## The problem
Which lines of the data contain the string "turned"? Show each of them.

## Dataset records
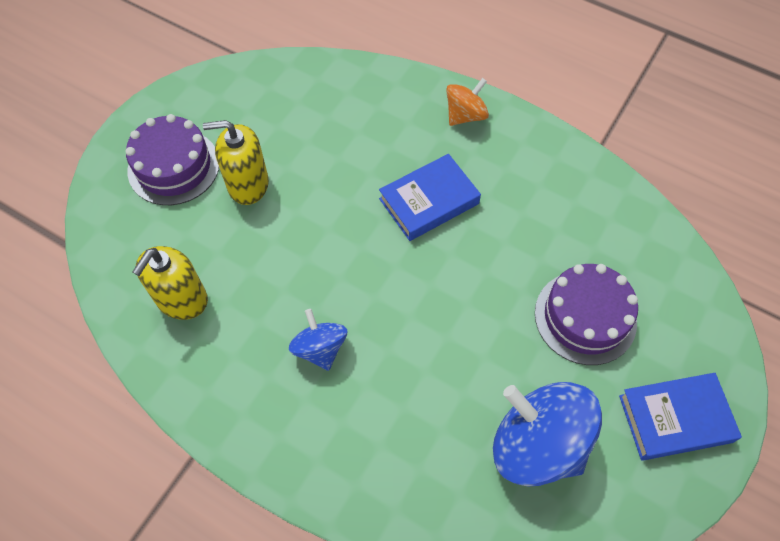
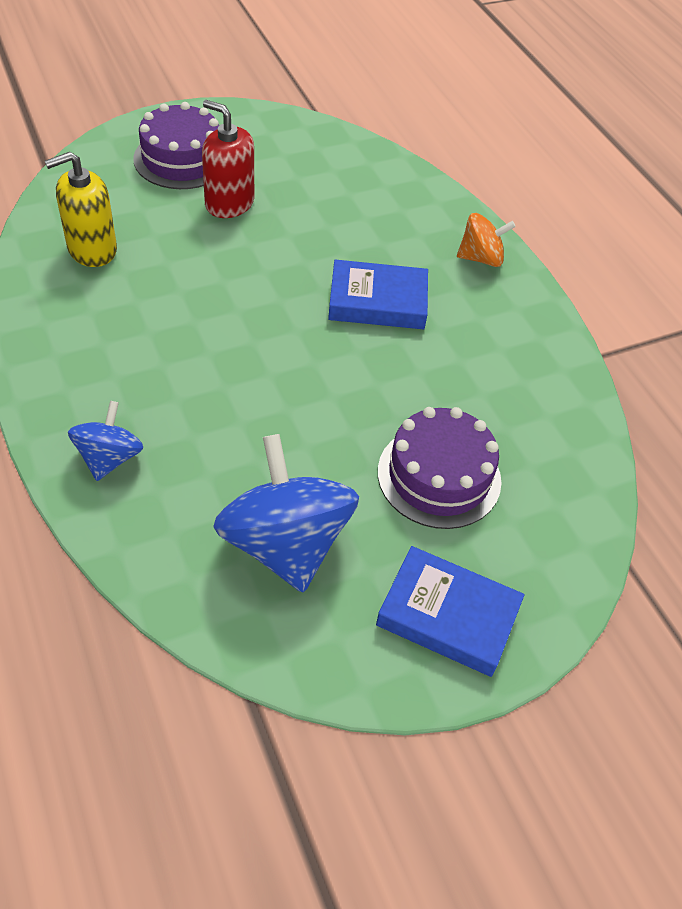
camera: 30 degrees right, 10 degrees down
yellow soap dispenser [203,120,269,205] -> red soap dispenser [202,100,254,218]
blue spinning top [289,309,347,371] -> blue spinning top moved to [68,401,143,481]

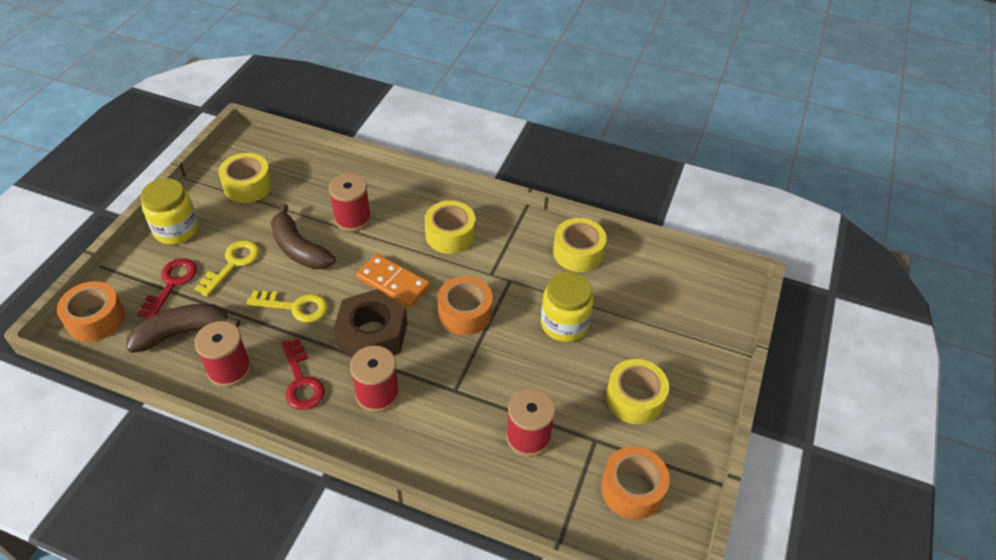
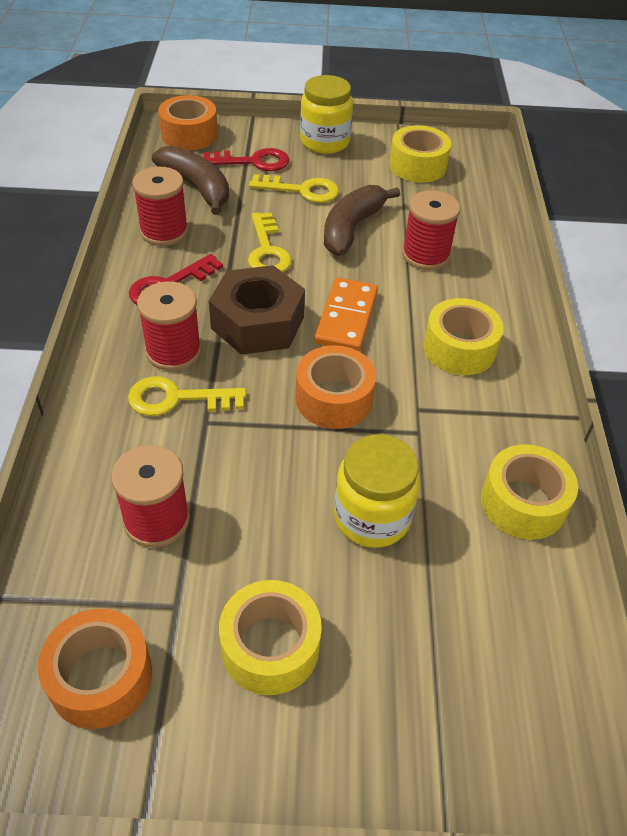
camera: 70 degrees right, 0 degrees up
none -> yellow key [128,376,246,416]

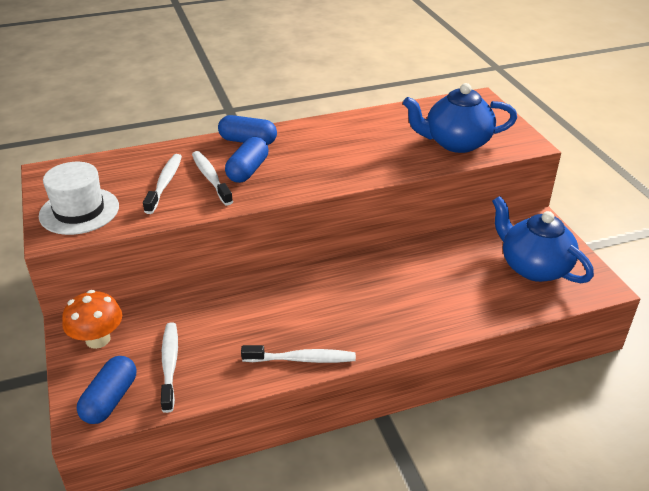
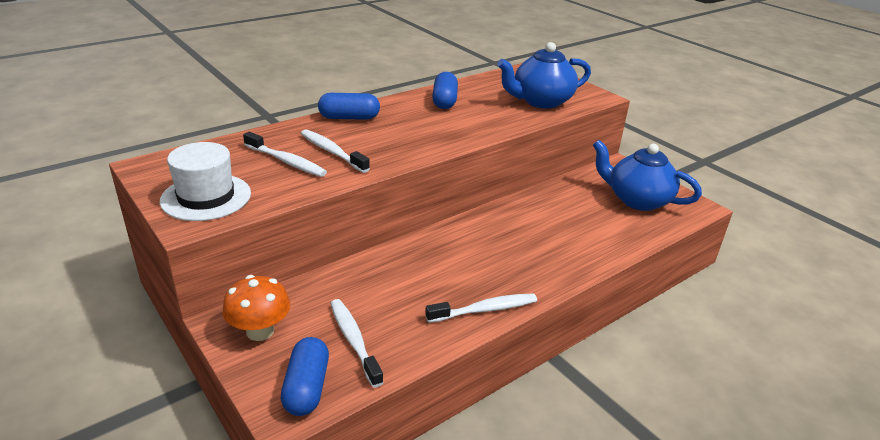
camera: 20 degrees left, 5 degrees down
white toothbrush [143,154,182,214] -> white toothbrush turned 135 degrees clockwise [243,132,327,177]
blue capsule [225,137,269,183] -> blue capsule moved to [432,72,458,109]

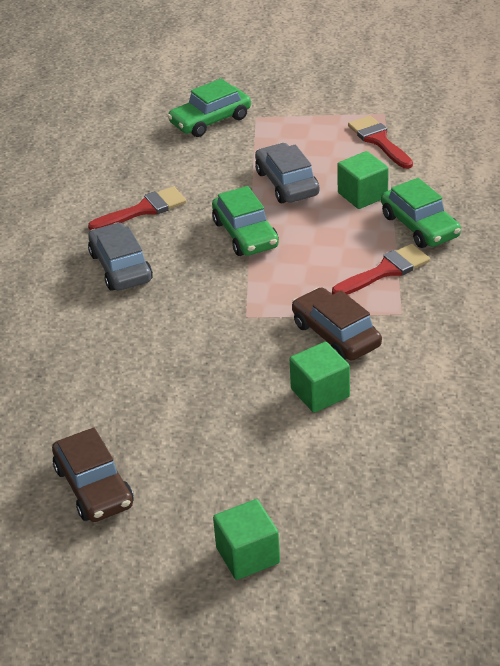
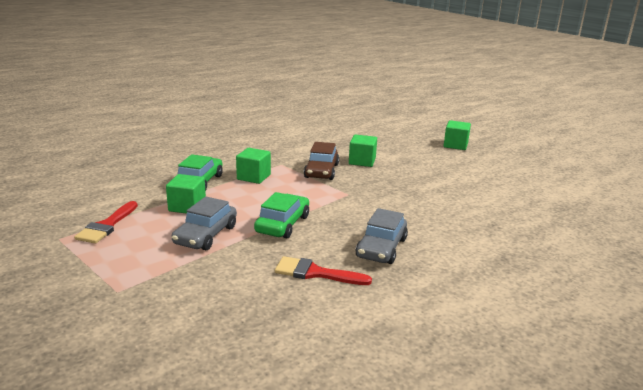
camera: 140 degrees left, 15 degrees down
brown car [52,427,134,522] -> none
green car [168,78,251,137] -> none
red brush [332,244,430,295] -> green cube [236,148,271,184]

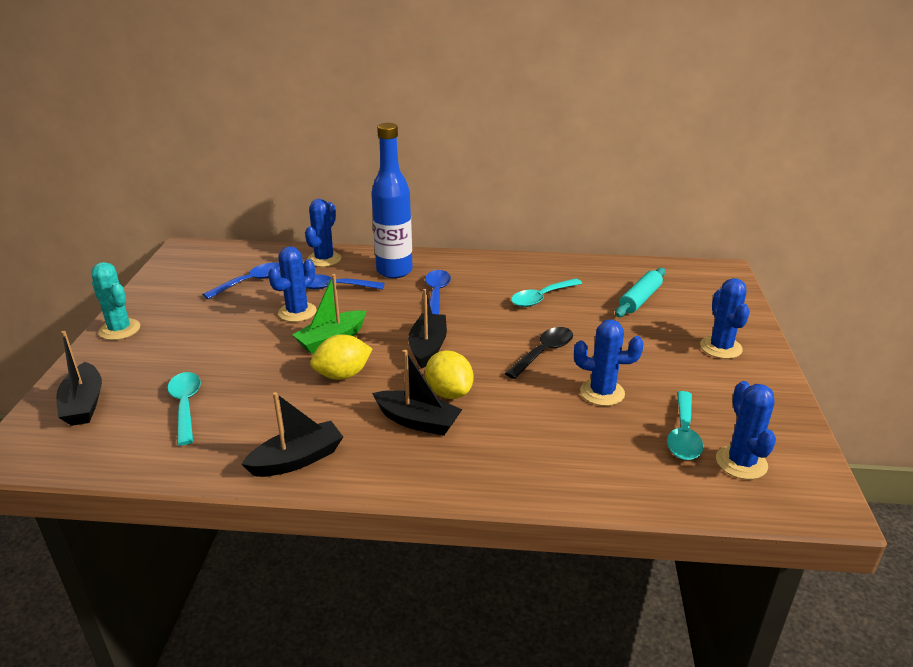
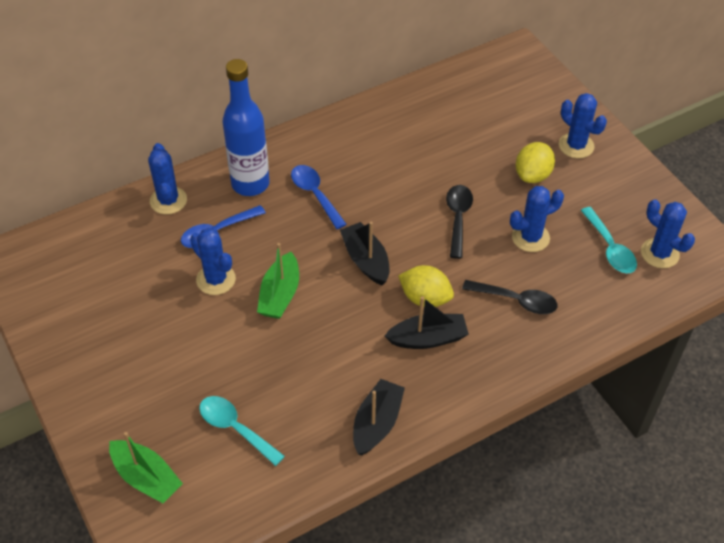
camera: 35 degrees left, 20 degrees up
black boat [56,331,102,426] -> green boat [109,432,183,503]
turquoise cactus [92,262,140,340] -> none
blue spoon [203,262,280,299] -> none
blue cactus [268,246,317,322] -> blue cactus turned 45 degrees counterclockwise [190,228,236,295]
yellow lemon [310,334,372,380] -> yellow lemon moved to [516,142,555,183]
turquoise spoon [511,278,582,307] -> none
turquoise rolling pin [615,268,665,317] -> none
none -> black spoon [462,280,558,314]

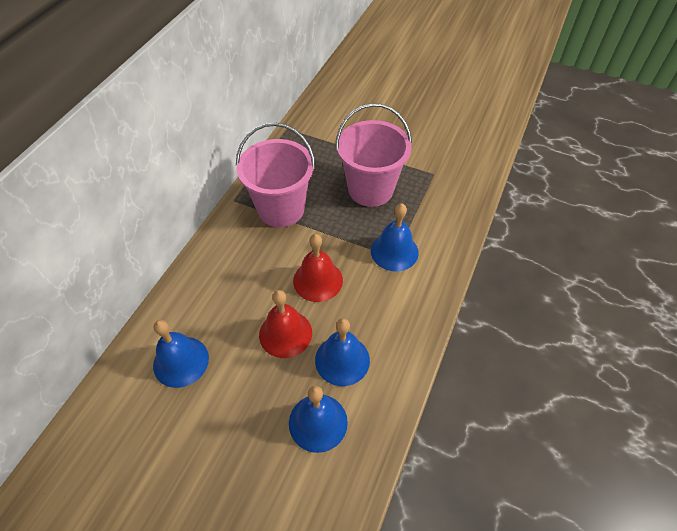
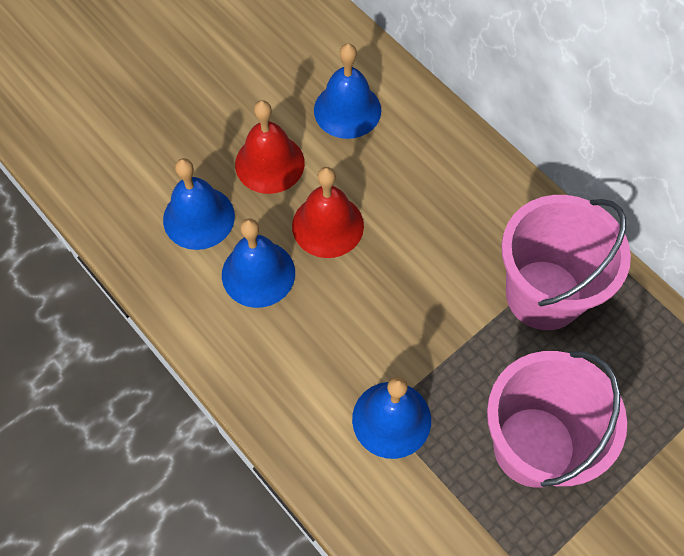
camera: 115 degrees right, 10 degrees up
red bell [293,234,343,302] -> red bell moved to [235,100,305,194]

## Exercise result
white toothbrush [143,154,182,214] -> white toothbrush turned 135 degrees clockwise [243,132,327,177]
blue cactus [268,246,317,322] -> blue cactus turned 45 degrees counterclockwise [190,228,236,295]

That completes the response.